━━━ Dataset extract ━━━

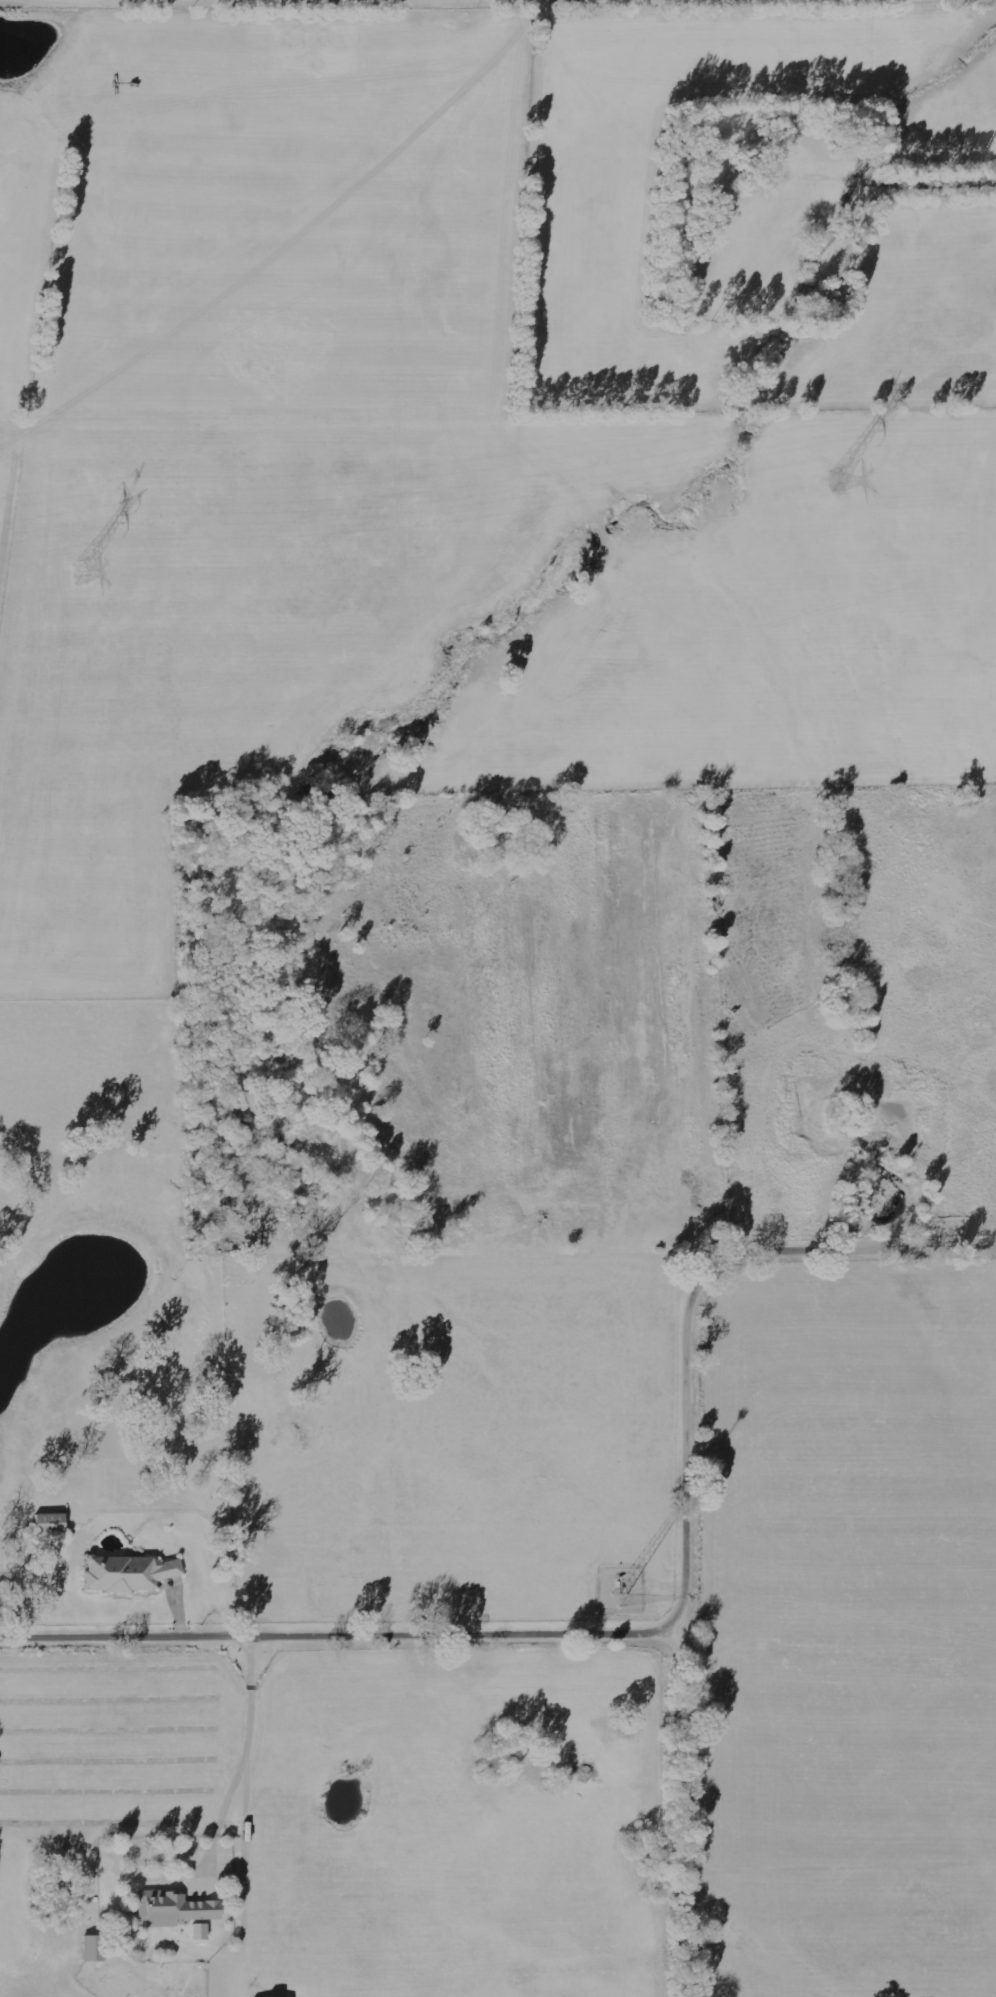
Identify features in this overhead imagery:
road: (947, 320)
power tower: (837, 479)
power tower: (77, 572)
road: (694, 1491)
building: (51, 1521)
building: (130, 1573)
road: (346, 1638)
building: (175, 1908)
building: (95, 1948)

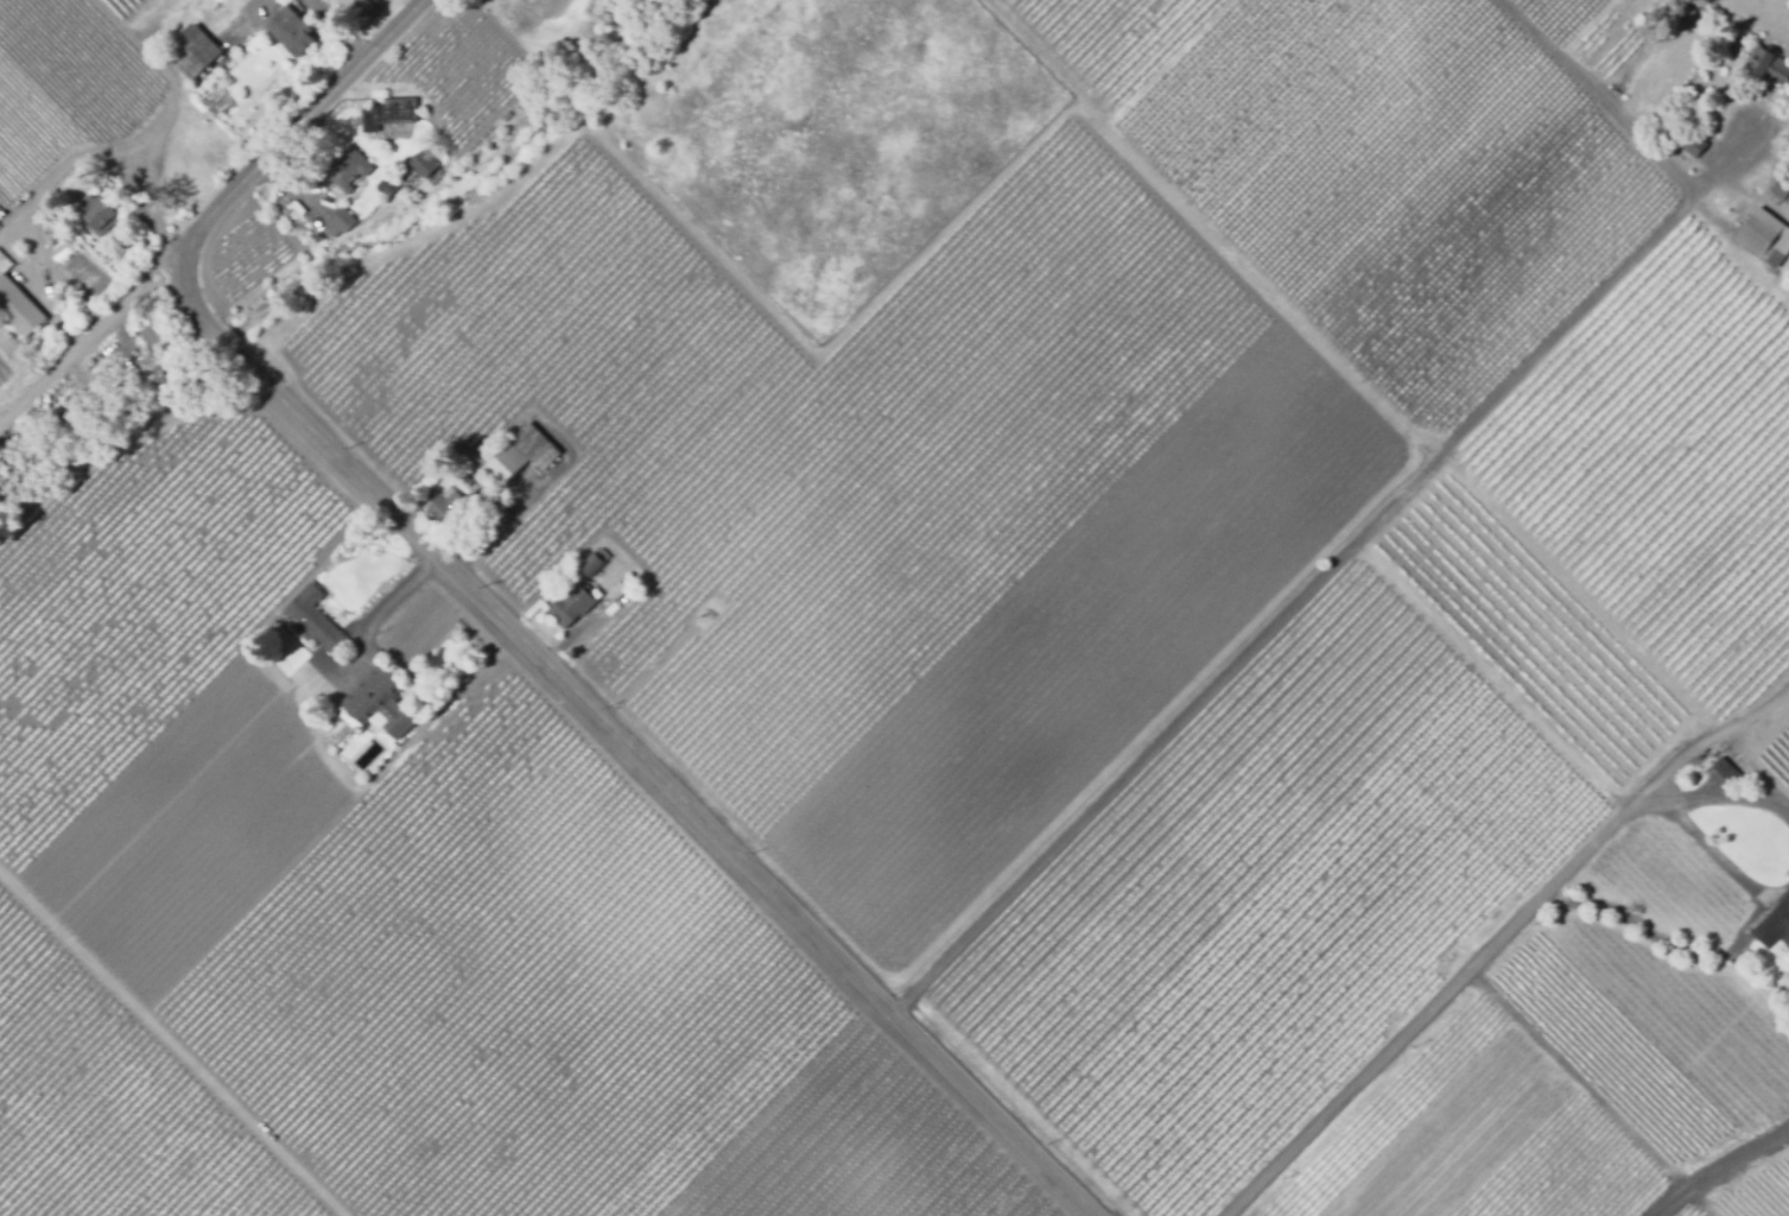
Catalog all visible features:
building: (289, 33)
building: (192, 53)
building: (1768, 65)
road: (1600, 99)
building: (383, 112)
building: (1694, 143)
building: (420, 163)
building: (345, 169)
building: (1781, 186)
building: (385, 188)
building: (95, 214)
building: (337, 224)
building: (1766, 237)
building: (315, 240)
building: (81, 304)
building: (16, 306)
road: (91, 337)
building: (110, 374)
building: (79, 400)
building: (518, 457)
building: (456, 510)
building: (589, 566)
road: (1327, 575)
building: (608, 600)
building: (569, 608)
road: (502, 620)
building: (314, 621)
building: (316, 658)
building: (378, 704)
building: (345, 720)
building: (1725, 770)
building: (1774, 923)
road: (1503, 943)
road: (1779, 959)
road: (1719, 1172)

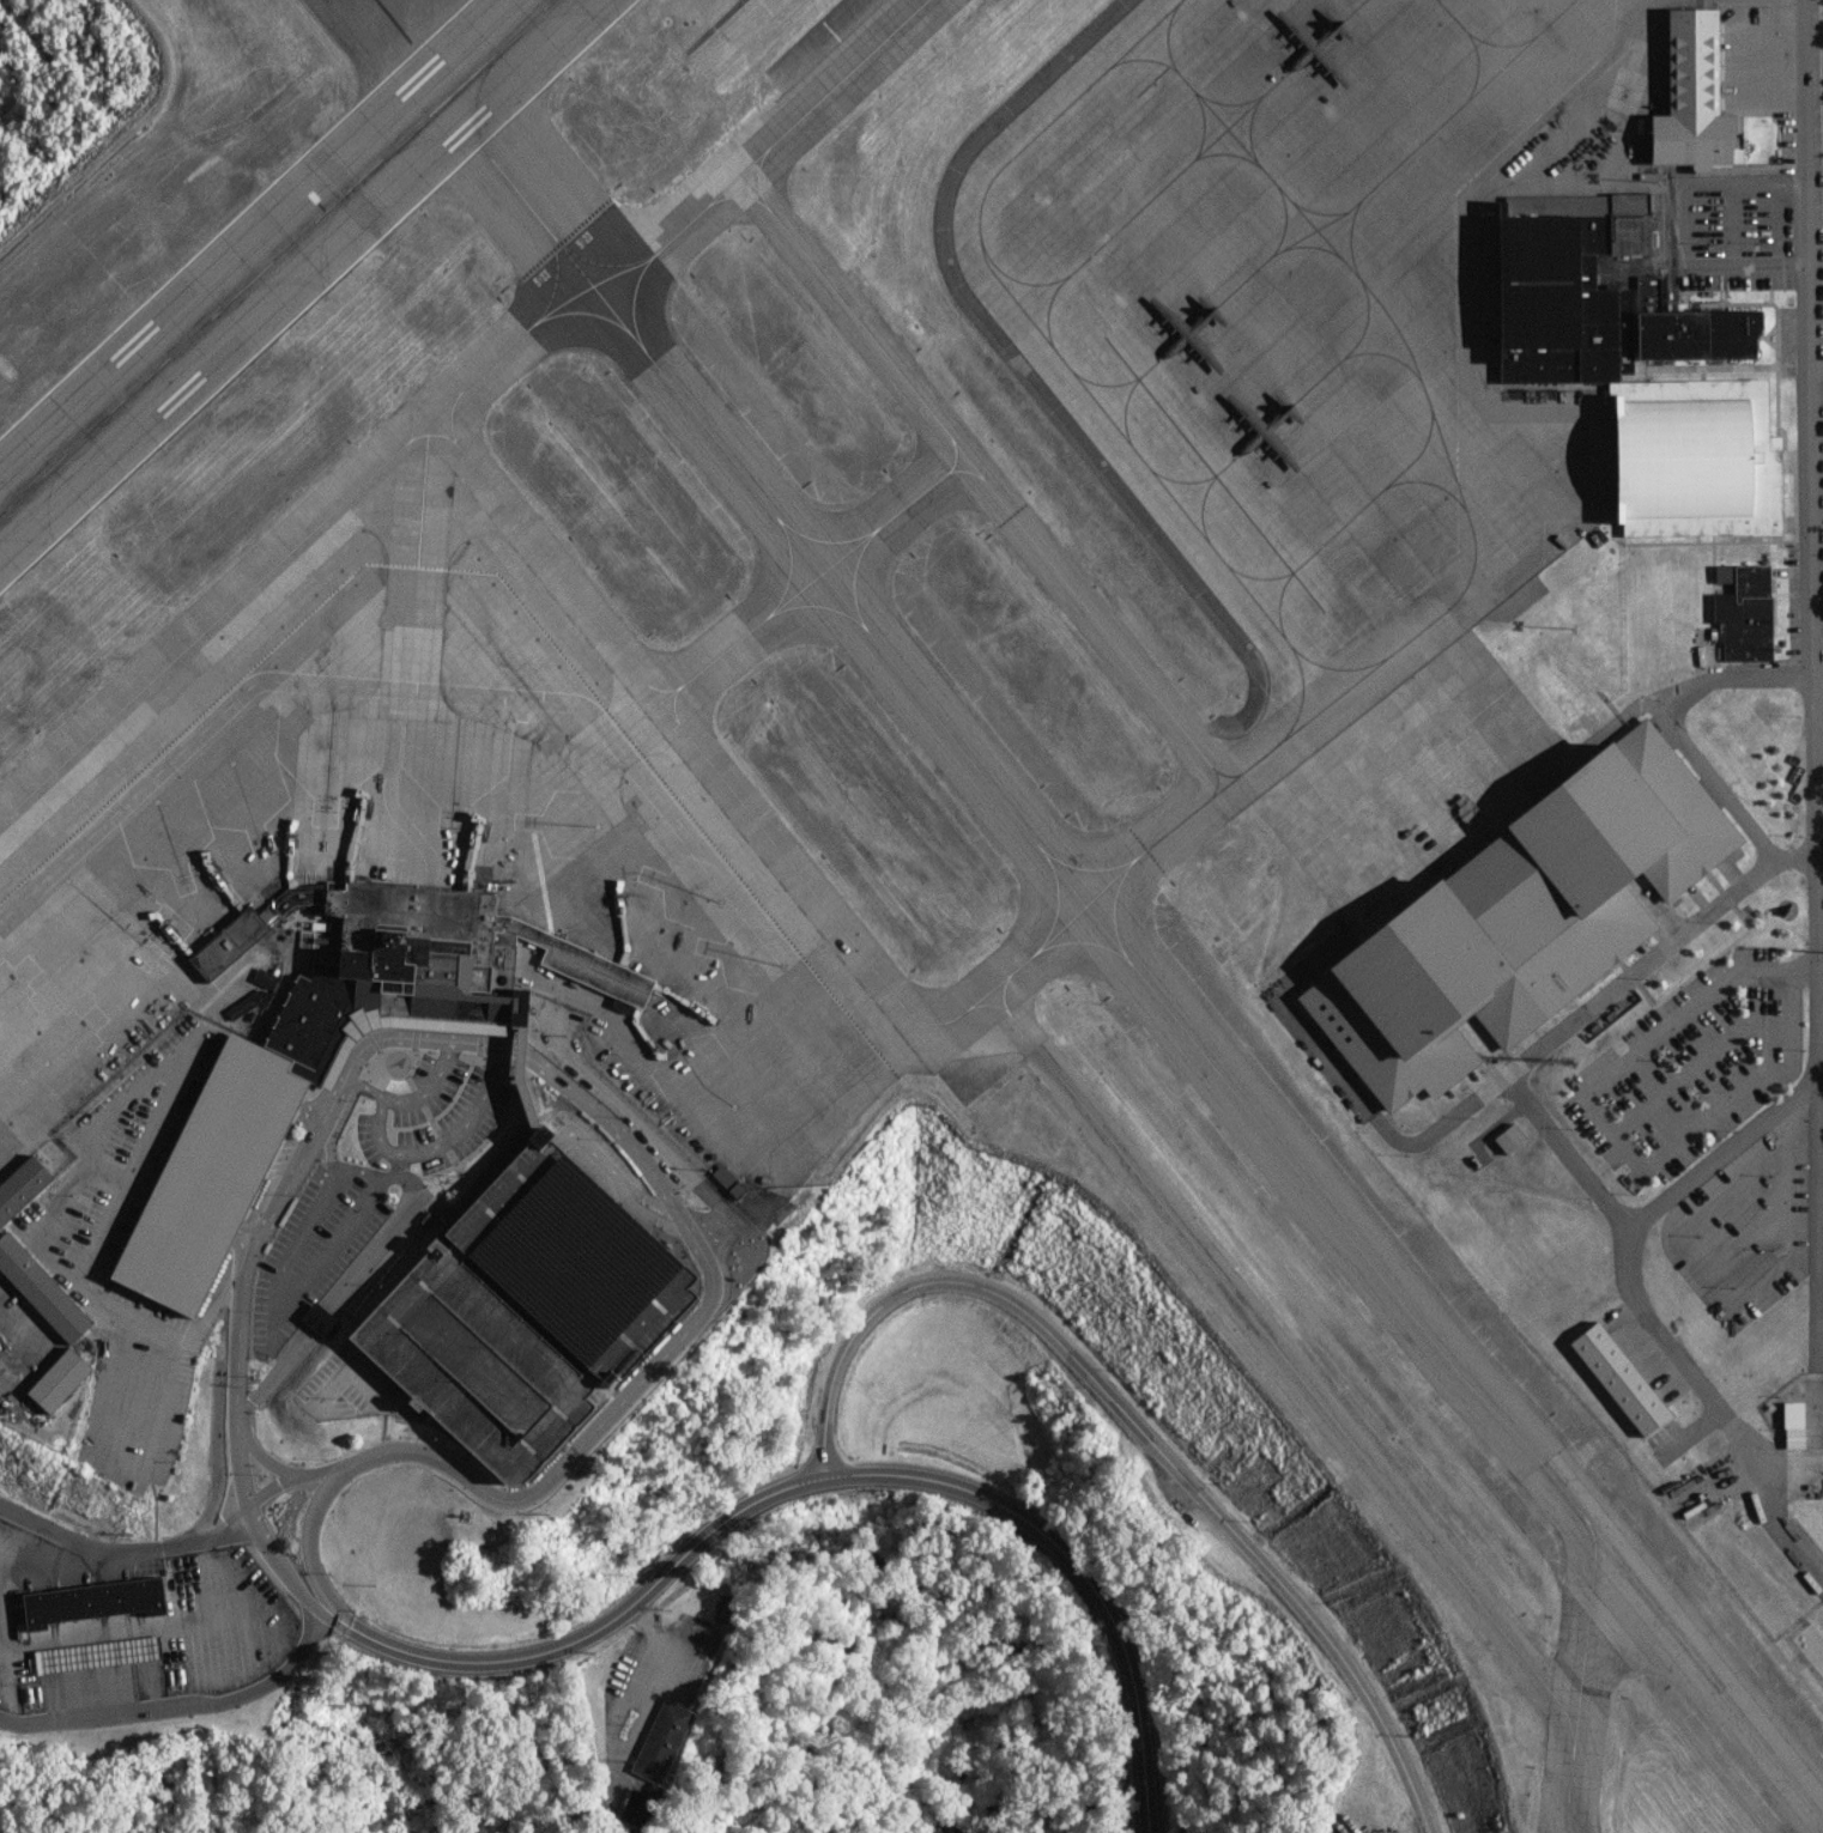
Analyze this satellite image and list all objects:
airport taxiway: (669, 86)
airport taxiway: (832, 87)
building: (1689, 100)
airport taxiway: (478, 143)
road: (1733, 225)
road: (1776, 225)
road: (1684, 226)
airport taxiway: (667, 233)
airport runway: (278, 257)
airport hangar: (1533, 283)
building: (1533, 283)
building: (1618, 300)
airport taxiway: (357, 336)
airport apron: (1329, 361)
airport hangar: (1678, 459)
building: (1678, 459)
airport taxiway: (373, 473)
building: (1763, 478)
airport taxiway: (982, 480)
road: (1809, 484)
airport taxiway: (424, 494)
road: (1816, 515)
airport taxiway: (894, 517)
airport taxiway: (545, 560)
airport taxiway: (839, 594)
airport taxiway: (107, 607)
building: (1741, 611)
airport taxiway: (722, 652)
road: (1663, 721)
airport taxiway: (81, 745)
airport taxiway: (1190, 816)
airport: (915, 865)
airport taxiway: (791, 866)
airport apron: (428, 881)
building: (1518, 917)
airport terminal: (408, 964)
building: (408, 964)
airport taxiway: (1010, 971)
building: (622, 1005)
road: (1573, 1016)
parking lot: (1693, 1065)
road: (1696, 1066)
road: (143, 1081)
road: (518, 1084)
road: (411, 1098)
road: (1364, 1107)
road: (310, 1114)
parking lot: (431, 1115)
road: (1613, 1134)
building: (1509, 1138)
road: (441, 1142)
road: (669, 1154)
road: (110, 1172)
building: (213, 1176)
parking lot: (213, 1176)
road: (618, 1180)
building: (727, 1181)
building: (22, 1188)
road: (280, 1196)
airport taxiway: (1338, 1224)
road: (1631, 1231)
road: (245, 1242)
parking lot: (315, 1246)
parking lot: (76, 1252)
road: (341, 1287)
building: (42, 1289)
road: (275, 1316)
building: (446, 1317)
parking lot: (446, 1317)
building: (317, 1319)
road: (668, 1349)
road: (337, 1377)
building: (1619, 1378)
building: (61, 1381)
road: (365, 1386)
parking lot: (350, 1387)
airport taxiway: (1316, 1400)
road: (1133, 1425)
building: (1793, 1425)
road: (264, 1459)
road: (140, 1473)
road: (290, 1479)
road: (826, 1479)
road: (308, 1533)
road: (124, 1549)
road: (278, 1569)
building: (96, 1603)
airport taxiway: (1587, 1631)
building: (98, 1656)
airport taxiway: (1710, 1678)
road: (183, 1708)
building: (661, 1741)
building: (637, 1810)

━━━

Return the data verbatim, leaving out the pictures it holds.

Identify features in this overhead imagery:
road: (947, 320)
power tower: (837, 479)
power tower: (77, 572)
road: (694, 1491)
building: (51, 1521)
building: (130, 1573)
road: (346, 1638)
building: (175, 1908)
building: (95, 1948)

Catalog all visible features:
building: (289, 33)
building: (192, 53)
building: (1768, 65)
road: (1600, 99)
building: (383, 112)
building: (1694, 143)
building: (420, 163)
building: (345, 169)
building: (1781, 186)
building: (385, 188)
building: (95, 214)
building: (337, 224)
building: (1766, 237)
building: (315, 240)
building: (81, 304)
building: (16, 306)
road: (91, 337)
building: (110, 374)
building: (79, 400)
building: (518, 457)
building: (456, 510)
building: (589, 566)
road: (1327, 575)
building: (608, 600)
building: (569, 608)
road: (502, 620)
building: (314, 621)
building: (316, 658)
building: (378, 704)
building: (345, 720)
building: (1725, 770)
building: (1774, 923)
road: (1503, 943)
road: (1779, 959)
road: (1719, 1172)

Analyze this satellite image and list all objects:
airport taxiway: (669, 86)
airport taxiway: (832, 87)
building: (1689, 100)
airport taxiway: (478, 143)
road: (1733, 225)
road: (1776, 225)
road: (1684, 226)
airport taxiway: (667, 233)
airport runway: (278, 257)
airport hangar: (1533, 283)
building: (1533, 283)
building: (1618, 300)
airport taxiway: (357, 336)
airport apron: (1329, 361)
airport hangar: (1678, 459)
building: (1678, 459)
airport taxiway: (373, 473)
building: (1763, 478)
airport taxiway: (982, 480)
road: (1809, 484)
airport taxiway: (424, 494)
road: (1816, 515)
airport taxiway: (894, 517)
airport taxiway: (545, 560)
airport taxiway: (839, 594)
airport taxiway: (107, 607)
building: (1741, 611)
airport taxiway: (722, 652)
road: (1663, 721)
airport taxiway: (81, 745)
airport taxiway: (1190, 816)
airport: (915, 865)
airport taxiway: (791, 866)
airport apron: (428, 881)
building: (1518, 917)
airport terminal: (408, 964)
building: (408, 964)
airport taxiway: (1010, 971)
building: (622, 1005)
road: (1573, 1016)
parking lot: (1693, 1065)
road: (1696, 1066)
road: (143, 1081)
road: (518, 1084)
road: (411, 1098)
road: (1364, 1107)
road: (310, 1114)
parking lot: (431, 1115)
road: (1613, 1134)
building: (1509, 1138)
road: (441, 1142)
road: (669, 1154)
road: (110, 1172)
building: (213, 1176)
parking lot: (213, 1176)
road: (618, 1180)
building: (727, 1181)
building: (22, 1188)
road: (280, 1196)
airport taxiway: (1338, 1224)
road: (1631, 1231)
road: (245, 1242)
parking lot: (315, 1246)
parking lot: (76, 1252)
road: (341, 1287)
building: (42, 1289)
road: (275, 1316)
building: (446, 1317)
parking lot: (446, 1317)
building: (317, 1319)
road: (668, 1349)
road: (337, 1377)
building: (1619, 1378)
building: (61, 1381)
road: (365, 1386)
parking lot: (350, 1387)
airport taxiway: (1316, 1400)
road: (1133, 1425)
building: (1793, 1425)
road: (264, 1459)
road: (140, 1473)
road: (290, 1479)
road: (826, 1479)
road: (308, 1533)
road: (124, 1549)
road: (278, 1569)
building: (96, 1603)
airport taxiway: (1587, 1631)
building: (98, 1656)
airport taxiway: (1710, 1678)
road: (183, 1708)
building: (661, 1741)
building: (637, 1810)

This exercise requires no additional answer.